To do:
From the material below, reproduce exactly the stretch of lines that begins with the line holding "(297, 341) = (326, 274): red" and ends with the line holding "(345, 88) = (688, 103): black", skipping the pictures.
===== Data for processing
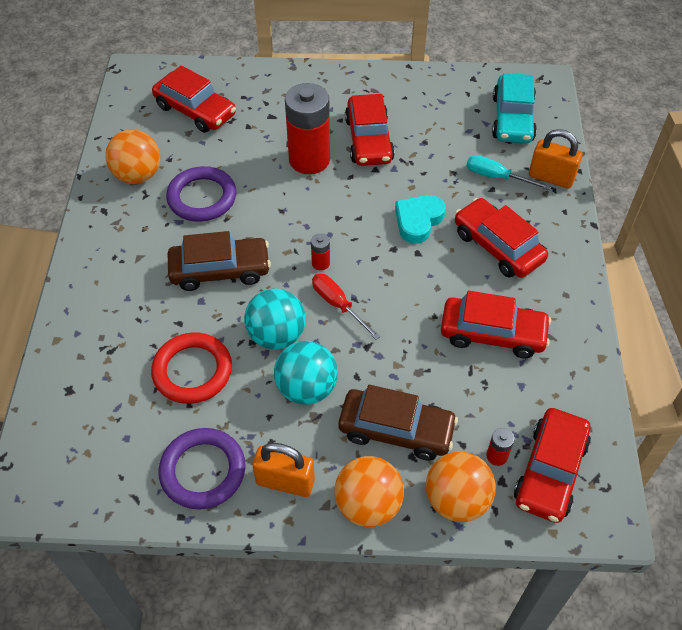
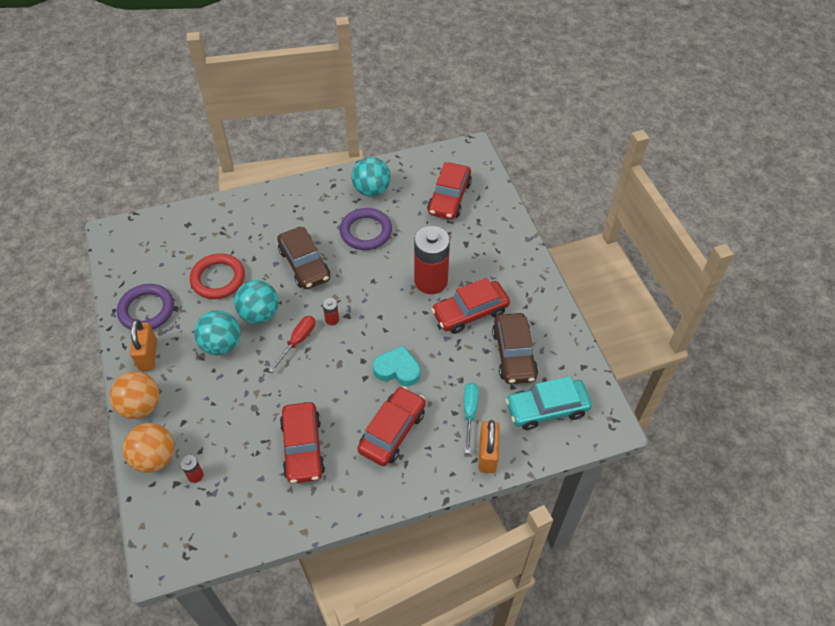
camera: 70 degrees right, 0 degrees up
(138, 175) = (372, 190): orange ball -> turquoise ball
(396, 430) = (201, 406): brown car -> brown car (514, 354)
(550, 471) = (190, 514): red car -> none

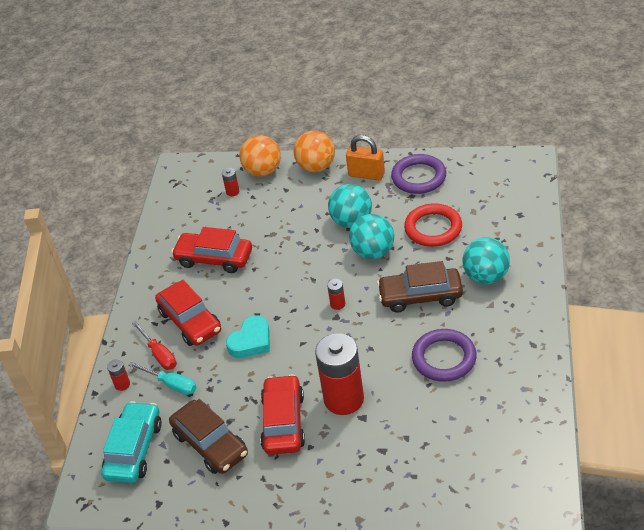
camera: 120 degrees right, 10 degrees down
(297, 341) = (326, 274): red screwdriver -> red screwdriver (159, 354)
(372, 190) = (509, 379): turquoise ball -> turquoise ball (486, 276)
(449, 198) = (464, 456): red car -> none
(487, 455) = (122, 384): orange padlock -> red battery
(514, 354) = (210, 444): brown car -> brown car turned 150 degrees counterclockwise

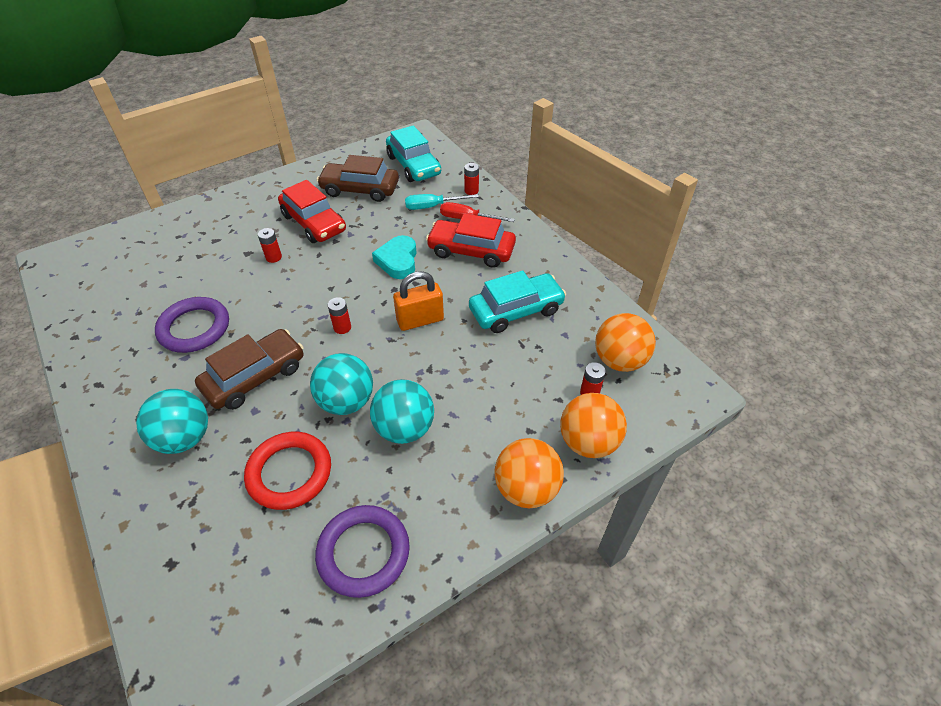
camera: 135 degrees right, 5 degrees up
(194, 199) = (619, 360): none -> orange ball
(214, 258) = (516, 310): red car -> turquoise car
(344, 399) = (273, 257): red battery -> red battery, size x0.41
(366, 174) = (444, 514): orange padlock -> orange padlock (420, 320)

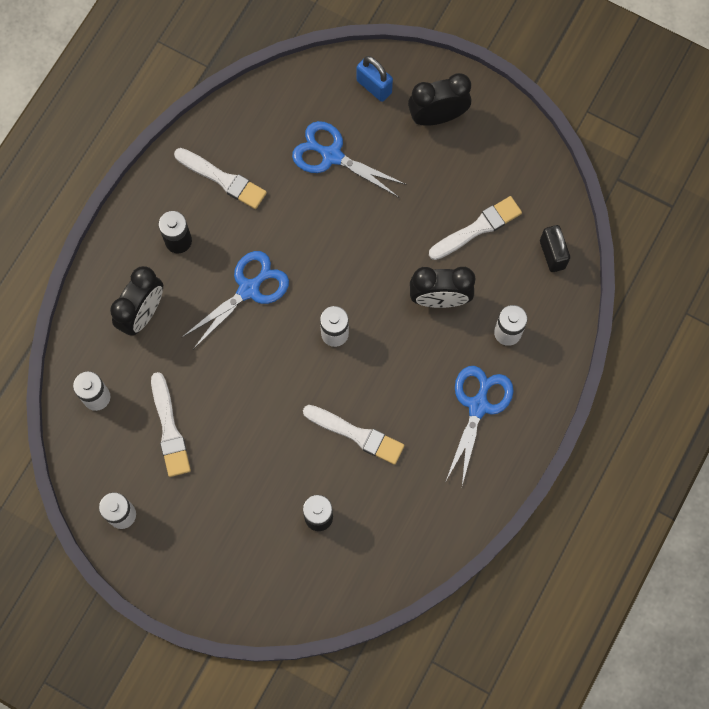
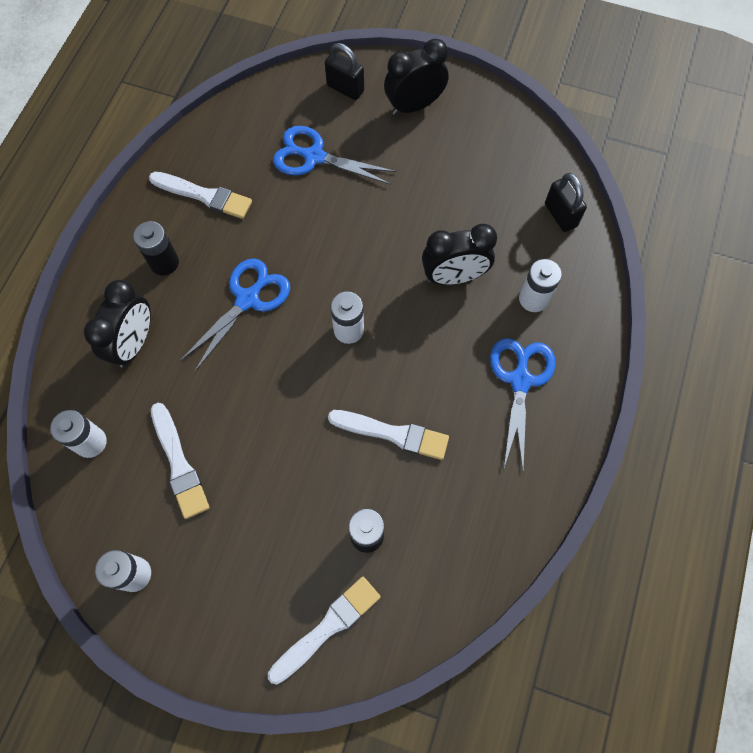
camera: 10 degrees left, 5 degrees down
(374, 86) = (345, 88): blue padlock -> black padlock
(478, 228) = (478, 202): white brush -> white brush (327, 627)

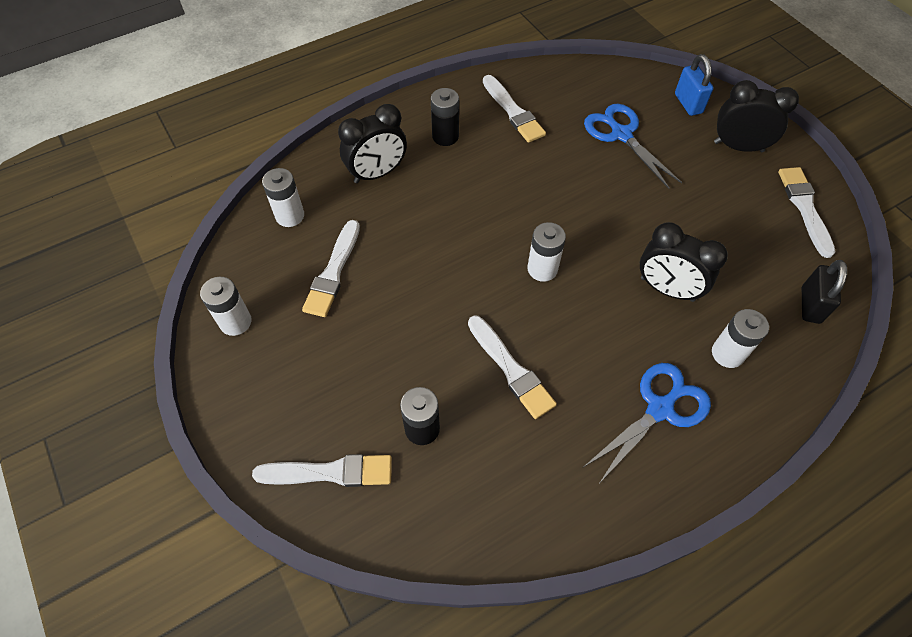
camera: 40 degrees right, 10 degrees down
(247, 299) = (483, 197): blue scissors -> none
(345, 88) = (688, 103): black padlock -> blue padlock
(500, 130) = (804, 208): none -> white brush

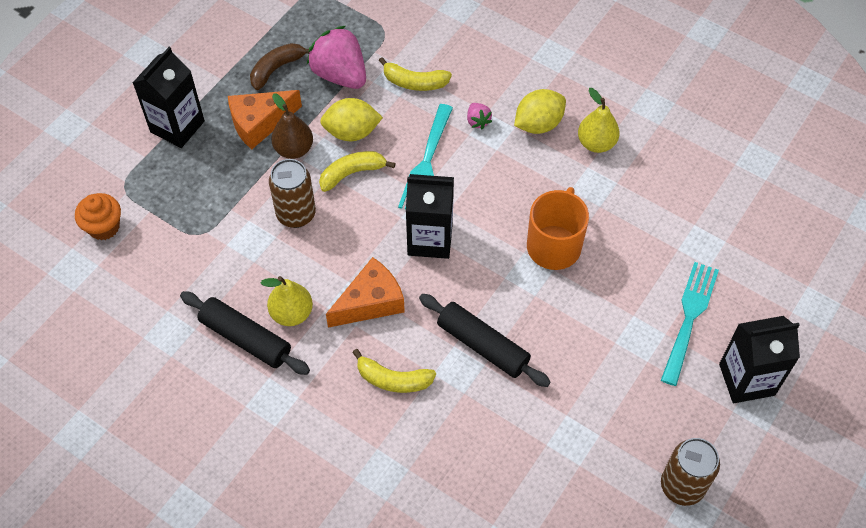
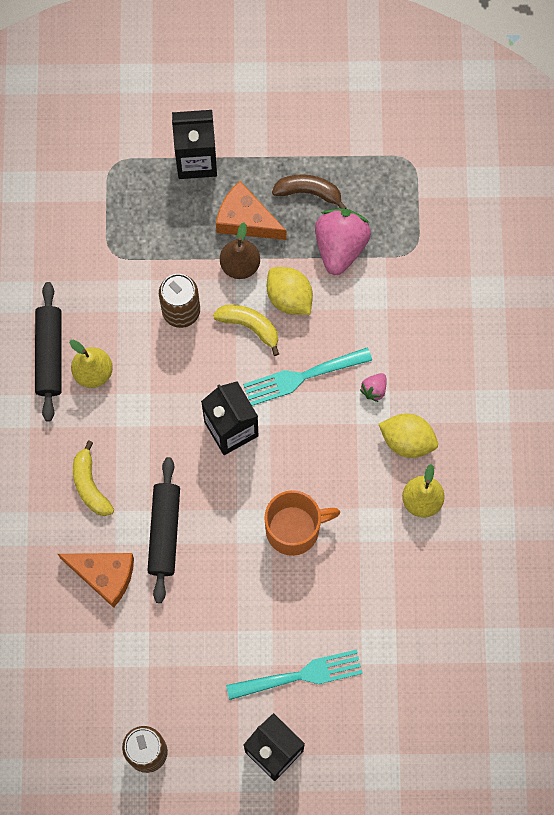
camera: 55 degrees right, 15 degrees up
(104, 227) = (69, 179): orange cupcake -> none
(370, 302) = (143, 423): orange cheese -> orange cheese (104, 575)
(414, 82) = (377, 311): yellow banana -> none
==========
Exercise result:
(297, 341) = (326, 274): red screwdriver -> red screwdriver (159, 354)
(372, 190) = (509, 379): turquoise ball -> turquoise ball (486, 276)
(449, 198) = (464, 456): red car -> none
(487, 455) = (122, 384): orange padlock -> red battery
(514, 354) = (210, 444): brown car -> brown car turned 150 degrees counterclockwise

camera: 135 degrees right, 5 degrees up
(194, 199) = (619, 360): none -> orange ball
(214, 258) = (516, 310): red car -> turquoise car
(344, 399) = (273, 257): red battery -> red battery, size x0.41
(366, 174) = (444, 514): orange padlock -> orange padlock (420, 320)

camera: 10 degrees left, 5 degrees down
(374, 86) = (345, 88): blue padlock -> black padlock
(478, 228) = (478, 202): white brush -> white brush (327, 627)

camera: 40 degrees right, 10 degrees down
(247, 299) = (483, 197): blue scissors -> none
(345, 88) = (688, 103): black padlock -> blue padlock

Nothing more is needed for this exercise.